Scene comparison data:
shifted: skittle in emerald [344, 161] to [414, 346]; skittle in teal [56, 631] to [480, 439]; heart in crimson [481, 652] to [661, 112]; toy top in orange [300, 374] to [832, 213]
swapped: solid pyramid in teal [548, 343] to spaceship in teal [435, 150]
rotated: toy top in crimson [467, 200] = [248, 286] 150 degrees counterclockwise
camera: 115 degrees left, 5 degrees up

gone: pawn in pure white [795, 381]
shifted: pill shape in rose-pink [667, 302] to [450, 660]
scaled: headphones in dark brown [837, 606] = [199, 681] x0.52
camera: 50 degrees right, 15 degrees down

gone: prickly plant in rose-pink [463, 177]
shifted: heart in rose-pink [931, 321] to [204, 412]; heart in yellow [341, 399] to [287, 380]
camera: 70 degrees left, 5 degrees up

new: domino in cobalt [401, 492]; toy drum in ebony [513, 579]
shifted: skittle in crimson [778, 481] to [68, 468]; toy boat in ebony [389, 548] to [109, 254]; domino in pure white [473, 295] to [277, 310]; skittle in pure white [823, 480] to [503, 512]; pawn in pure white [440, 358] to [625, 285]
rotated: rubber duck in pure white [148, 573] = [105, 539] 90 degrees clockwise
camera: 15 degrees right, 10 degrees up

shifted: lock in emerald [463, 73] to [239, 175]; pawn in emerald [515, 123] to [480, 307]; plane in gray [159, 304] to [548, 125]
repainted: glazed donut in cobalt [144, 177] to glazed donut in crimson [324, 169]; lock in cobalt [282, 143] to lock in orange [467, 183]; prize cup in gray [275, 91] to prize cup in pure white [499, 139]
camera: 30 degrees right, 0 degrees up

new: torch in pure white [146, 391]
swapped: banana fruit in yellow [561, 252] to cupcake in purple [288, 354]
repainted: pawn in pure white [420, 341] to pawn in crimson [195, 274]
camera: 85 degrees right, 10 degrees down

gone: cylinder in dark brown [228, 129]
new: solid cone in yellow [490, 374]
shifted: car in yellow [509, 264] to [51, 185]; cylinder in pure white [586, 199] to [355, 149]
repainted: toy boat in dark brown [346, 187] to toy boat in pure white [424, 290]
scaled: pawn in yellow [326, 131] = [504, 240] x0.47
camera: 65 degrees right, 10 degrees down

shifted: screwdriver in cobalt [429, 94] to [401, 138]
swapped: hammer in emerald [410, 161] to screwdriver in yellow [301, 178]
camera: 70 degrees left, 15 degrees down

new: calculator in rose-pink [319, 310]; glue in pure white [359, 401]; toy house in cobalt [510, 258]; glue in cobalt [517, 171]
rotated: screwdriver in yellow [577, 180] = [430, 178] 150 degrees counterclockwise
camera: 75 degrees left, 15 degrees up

### TASK PROMPT
Exactly repeat the lines above, from the opening line through the one with "rotated: toy top", and include nothing else.

### RESULT BELOW
shifted: skittle in emerald [344, 161] to [414, 346]; skittle in teal [56, 631] to [480, 439]; heart in crimson [481, 652] to [661, 112]; toy top in orange [300, 374] to [832, 213]
swapped: solid pyramid in teal [548, 343] to spaceship in teal [435, 150]
rotated: toy top in crimson [467, 200] = [248, 286] 150 degrees counterclockwise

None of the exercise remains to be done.